Problem:
Repeat each entry in the data, exactly.

Records provided:

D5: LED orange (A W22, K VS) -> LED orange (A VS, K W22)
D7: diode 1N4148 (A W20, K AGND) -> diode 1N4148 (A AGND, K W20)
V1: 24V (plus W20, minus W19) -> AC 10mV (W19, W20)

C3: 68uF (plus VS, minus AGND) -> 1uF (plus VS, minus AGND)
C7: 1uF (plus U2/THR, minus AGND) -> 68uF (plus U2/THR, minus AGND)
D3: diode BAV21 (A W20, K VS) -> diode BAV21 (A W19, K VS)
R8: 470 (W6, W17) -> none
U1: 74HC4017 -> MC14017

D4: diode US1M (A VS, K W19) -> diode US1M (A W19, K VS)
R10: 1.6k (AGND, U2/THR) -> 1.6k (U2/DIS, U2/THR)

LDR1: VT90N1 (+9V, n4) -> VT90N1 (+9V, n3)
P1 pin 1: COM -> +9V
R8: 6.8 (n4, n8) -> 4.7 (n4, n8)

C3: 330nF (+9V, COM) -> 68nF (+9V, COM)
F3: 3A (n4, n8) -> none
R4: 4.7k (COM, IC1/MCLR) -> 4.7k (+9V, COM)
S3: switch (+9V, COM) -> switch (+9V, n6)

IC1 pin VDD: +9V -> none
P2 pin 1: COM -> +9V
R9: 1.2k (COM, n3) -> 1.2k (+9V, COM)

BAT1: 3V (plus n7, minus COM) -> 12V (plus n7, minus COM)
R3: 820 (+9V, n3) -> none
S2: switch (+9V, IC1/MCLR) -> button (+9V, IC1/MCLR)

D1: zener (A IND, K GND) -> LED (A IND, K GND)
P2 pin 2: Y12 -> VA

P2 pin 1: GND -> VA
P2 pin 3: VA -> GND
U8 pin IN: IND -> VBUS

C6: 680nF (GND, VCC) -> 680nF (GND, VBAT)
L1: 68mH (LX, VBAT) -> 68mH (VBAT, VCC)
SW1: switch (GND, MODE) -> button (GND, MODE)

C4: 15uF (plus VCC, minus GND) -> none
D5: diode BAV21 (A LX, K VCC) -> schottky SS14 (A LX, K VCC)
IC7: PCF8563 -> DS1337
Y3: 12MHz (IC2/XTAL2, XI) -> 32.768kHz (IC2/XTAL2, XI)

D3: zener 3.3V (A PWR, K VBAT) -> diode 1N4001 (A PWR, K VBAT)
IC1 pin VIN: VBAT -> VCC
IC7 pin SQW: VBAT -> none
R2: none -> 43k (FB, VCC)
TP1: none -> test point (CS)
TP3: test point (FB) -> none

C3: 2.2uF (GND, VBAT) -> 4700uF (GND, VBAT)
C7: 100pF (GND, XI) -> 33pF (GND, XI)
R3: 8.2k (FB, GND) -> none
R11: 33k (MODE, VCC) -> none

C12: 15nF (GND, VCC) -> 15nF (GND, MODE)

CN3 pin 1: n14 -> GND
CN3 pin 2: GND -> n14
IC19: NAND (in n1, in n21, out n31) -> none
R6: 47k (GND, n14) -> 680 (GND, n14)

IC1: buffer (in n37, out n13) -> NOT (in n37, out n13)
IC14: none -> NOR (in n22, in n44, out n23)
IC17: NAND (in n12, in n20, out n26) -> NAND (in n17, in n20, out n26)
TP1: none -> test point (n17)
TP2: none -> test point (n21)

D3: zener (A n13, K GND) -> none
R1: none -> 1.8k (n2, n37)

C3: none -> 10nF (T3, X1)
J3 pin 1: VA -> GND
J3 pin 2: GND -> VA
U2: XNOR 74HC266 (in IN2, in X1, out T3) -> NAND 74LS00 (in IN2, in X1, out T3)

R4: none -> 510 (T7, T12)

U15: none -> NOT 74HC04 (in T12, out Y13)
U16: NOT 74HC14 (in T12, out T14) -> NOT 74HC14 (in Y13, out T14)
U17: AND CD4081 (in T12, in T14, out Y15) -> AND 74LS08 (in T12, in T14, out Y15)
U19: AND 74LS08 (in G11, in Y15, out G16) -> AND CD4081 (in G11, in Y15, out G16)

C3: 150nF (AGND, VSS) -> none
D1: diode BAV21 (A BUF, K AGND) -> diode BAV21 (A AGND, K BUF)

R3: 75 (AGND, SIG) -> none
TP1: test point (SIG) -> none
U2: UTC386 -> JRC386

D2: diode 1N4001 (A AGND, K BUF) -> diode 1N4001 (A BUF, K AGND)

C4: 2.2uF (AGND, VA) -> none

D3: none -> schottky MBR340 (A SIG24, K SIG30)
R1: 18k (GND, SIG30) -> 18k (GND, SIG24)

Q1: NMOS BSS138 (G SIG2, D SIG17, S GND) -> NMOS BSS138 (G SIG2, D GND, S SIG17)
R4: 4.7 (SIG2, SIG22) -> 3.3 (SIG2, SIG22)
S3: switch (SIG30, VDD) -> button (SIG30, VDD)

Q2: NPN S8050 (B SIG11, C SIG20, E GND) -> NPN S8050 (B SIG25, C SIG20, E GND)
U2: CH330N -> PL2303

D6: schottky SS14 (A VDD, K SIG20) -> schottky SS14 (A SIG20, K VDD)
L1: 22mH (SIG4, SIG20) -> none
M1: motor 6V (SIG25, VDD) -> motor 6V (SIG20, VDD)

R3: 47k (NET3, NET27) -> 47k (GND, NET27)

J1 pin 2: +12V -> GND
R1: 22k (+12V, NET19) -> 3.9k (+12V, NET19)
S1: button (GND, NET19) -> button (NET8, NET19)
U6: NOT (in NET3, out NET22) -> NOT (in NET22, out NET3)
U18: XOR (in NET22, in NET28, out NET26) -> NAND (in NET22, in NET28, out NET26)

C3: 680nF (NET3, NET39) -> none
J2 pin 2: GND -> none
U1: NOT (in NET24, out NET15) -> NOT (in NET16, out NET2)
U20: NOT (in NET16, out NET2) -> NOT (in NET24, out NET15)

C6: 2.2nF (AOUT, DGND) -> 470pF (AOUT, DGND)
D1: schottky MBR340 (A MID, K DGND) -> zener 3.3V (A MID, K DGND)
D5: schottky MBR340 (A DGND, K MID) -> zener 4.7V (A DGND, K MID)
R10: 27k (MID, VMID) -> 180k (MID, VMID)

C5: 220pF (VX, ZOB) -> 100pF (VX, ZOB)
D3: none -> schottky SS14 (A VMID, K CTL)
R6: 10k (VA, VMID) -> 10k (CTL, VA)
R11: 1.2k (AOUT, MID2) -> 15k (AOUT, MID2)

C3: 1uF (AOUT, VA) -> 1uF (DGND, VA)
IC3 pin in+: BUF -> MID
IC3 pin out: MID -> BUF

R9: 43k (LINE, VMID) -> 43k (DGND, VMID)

Solution:
D5: LED orange (A W22, K VS) -> LED orange (A VS, K W22)
D7: diode 1N4148 (A W20, K AGND) -> diode 1N4148 (A AGND, K W20)
V1: 24V (plus W20, minus W19) -> AC 10mV (W19, W20)

C3: 68uF (plus VS, minus AGND) -> 1uF (plus VS, minus AGND)
C7: 1uF (plus U2/THR, minus AGND) -> 68uF (plus U2/THR, minus AGND)
D3: diode BAV21 (A W20, K VS) -> diode BAV21 (A W19, K VS)
R8: 470 (W6, W17) -> none
U1: 74HC4017 -> MC14017

D4: diode US1M (A VS, K W19) -> diode US1M (A W19, K VS)
R10: 1.6k (AGND, U2/THR) -> 1.6k (U2/DIS, U2/THR)

LDR1: VT90N1 (+9V, n4) -> VT90N1 (+9V, n3)
P1 pin 1: COM -> +9V
R8: 6.8 (n4, n8) -> 4.7 (n4, n8)

C3: 330nF (+9V, COM) -> 68nF (+9V, COM)
F3: 3A (n4, n8) -> none
R4: 4.7k (COM, IC1/MCLR) -> 4.7k (+9V, COM)
S3: switch (+9V, COM) -> switch (+9V, n6)

IC1 pin VDD: +9V -> none
P2 pin 1: COM -> +9V
R9: 1.2k (COM, n3) -> 1.2k (+9V, COM)

BAT1: 3V (plus n7, minus COM) -> 12V (plus n7, minus COM)
R3: 820 (+9V, n3) -> none
S2: switch (+9V, IC1/MCLR) -> button (+9V, IC1/MCLR)

D1: zener (A IND, K GND) -> LED (A IND, K GND)
P2 pin 2: Y12 -> VA

P2 pin 1: GND -> VA
P2 pin 3: VA -> GND
U8 pin IN: IND -> VBUS

C6: 680nF (GND, VCC) -> 680nF (GND, VBAT)
L1: 68mH (LX, VBAT) -> 68mH (VBAT, VCC)
SW1: switch (GND, MODE) -> button (GND, MODE)

C4: 15uF (plus VCC, minus GND) -> none
D5: diode BAV21 (A LX, K VCC) -> schottky SS14 (A LX, K VCC)
IC7: PCF8563 -> DS1337
Y3: 12MHz (IC2/XTAL2, XI) -> 32.768kHz (IC2/XTAL2, XI)

D3: zener 3.3V (A PWR, K VBAT) -> diode 1N4001 (A PWR, K VBAT)
IC1 pin VIN: VBAT -> VCC
IC7 pin SQW: VBAT -> none
R2: none -> 43k (FB, VCC)
TP1: none -> test point (CS)
TP3: test point (FB) -> none

C3: 2.2uF (GND, VBAT) -> 4700uF (GND, VBAT)
C7: 100pF (GND, XI) -> 33pF (GND, XI)
R3: 8.2k (FB, GND) -> none
R11: 33k (MODE, VCC) -> none

C12: 15nF (GND, VCC) -> 15nF (GND, MODE)

CN3 pin 1: n14 -> GND
CN3 pin 2: GND -> n14
IC19: NAND (in n1, in n21, out n31) -> none
R6: 47k (GND, n14) -> 680 (GND, n14)

IC1: buffer (in n37, out n13) -> NOT (in n37, out n13)
IC14: none -> NOR (in n22, in n44, out n23)
IC17: NAND (in n12, in n20, out n26) -> NAND (in n17, in n20, out n26)
TP1: none -> test point (n17)
TP2: none -> test point (n21)

D3: zener (A n13, K GND) -> none
R1: none -> 1.8k (n2, n37)

C3: none -> 10nF (T3, X1)
J3 pin 1: VA -> GND
J3 pin 2: GND -> VA
U2: XNOR 74HC266 (in IN2, in X1, out T3) -> NAND 74LS00 (in IN2, in X1, out T3)

R4: none -> 510 (T7, T12)

U15: none -> NOT 74HC04 (in T12, out Y13)
U16: NOT 74HC14 (in T12, out T14) -> NOT 74HC14 (in Y13, out T14)
U17: AND CD4081 (in T12, in T14, out Y15) -> AND 74LS08 (in T12, in T14, out Y15)
U19: AND 74LS08 (in G11, in Y15, out G16) -> AND CD4081 (in G11, in Y15, out G16)

C3: 150nF (AGND, VSS) -> none
D1: diode BAV21 (A BUF, K AGND) -> diode BAV21 (A AGND, K BUF)

R3: 75 (AGND, SIG) -> none
TP1: test point (SIG) -> none
U2: UTC386 -> JRC386

D2: diode 1N4001 (A AGND, K BUF) -> diode 1N4001 (A BUF, K AGND)

C4: 2.2uF (AGND, VA) -> none

D3: none -> schottky MBR340 (A SIG24, K SIG30)
R1: 18k (GND, SIG30) -> 18k (GND, SIG24)

Q1: NMOS BSS138 (G SIG2, D SIG17, S GND) -> NMOS BSS138 (G SIG2, D GND, S SIG17)
R4: 4.7 (SIG2, SIG22) -> 3.3 (SIG2, SIG22)
S3: switch (SIG30, VDD) -> button (SIG30, VDD)

Q2: NPN S8050 (B SIG11, C SIG20, E GND) -> NPN S8050 (B SIG25, C SIG20, E GND)
U2: CH330N -> PL2303

D6: schottky SS14 (A VDD, K SIG20) -> schottky SS14 (A SIG20, K VDD)
L1: 22mH (SIG4, SIG20) -> none
M1: motor 6V (SIG25, VDD) -> motor 6V (SIG20, VDD)

R3: 47k (NET3, NET27) -> 47k (GND, NET27)

J1 pin 2: +12V -> GND
R1: 22k (+12V, NET19) -> 3.9k (+12V, NET19)
S1: button (GND, NET19) -> button (NET8, NET19)
U6: NOT (in NET3, out NET22) -> NOT (in NET22, out NET3)
U18: XOR (in NET22, in NET28, out NET26) -> NAND (in NET22, in NET28, out NET26)

C3: 680nF (NET3, NET39) -> none
J2 pin 2: GND -> none
U1: NOT (in NET24, out NET15) -> NOT (in NET16, out NET2)
U20: NOT (in NET16, out NET2) -> NOT (in NET24, out NET15)

C6: 2.2nF (AOUT, DGND) -> 470pF (AOUT, DGND)
D1: schottky MBR340 (A MID, K DGND) -> zener 3.3V (A MID, K DGND)
D5: schottky MBR340 (A DGND, K MID) -> zener 4.7V (A DGND, K MID)
R10: 27k (MID, VMID) -> 180k (MID, VMID)

C5: 220pF (VX, ZOB) -> 100pF (VX, ZOB)
D3: none -> schottky SS14 (A VMID, K CTL)
R6: 10k (VA, VMID) -> 10k (CTL, VA)
R11: 1.2k (AOUT, MID2) -> 15k (AOUT, MID2)

C3: 1uF (AOUT, VA) -> 1uF (DGND, VA)
IC3 pin in+: BUF -> MID
IC3 pin out: MID -> BUF

R9: 43k (LINE, VMID) -> 43k (DGND, VMID)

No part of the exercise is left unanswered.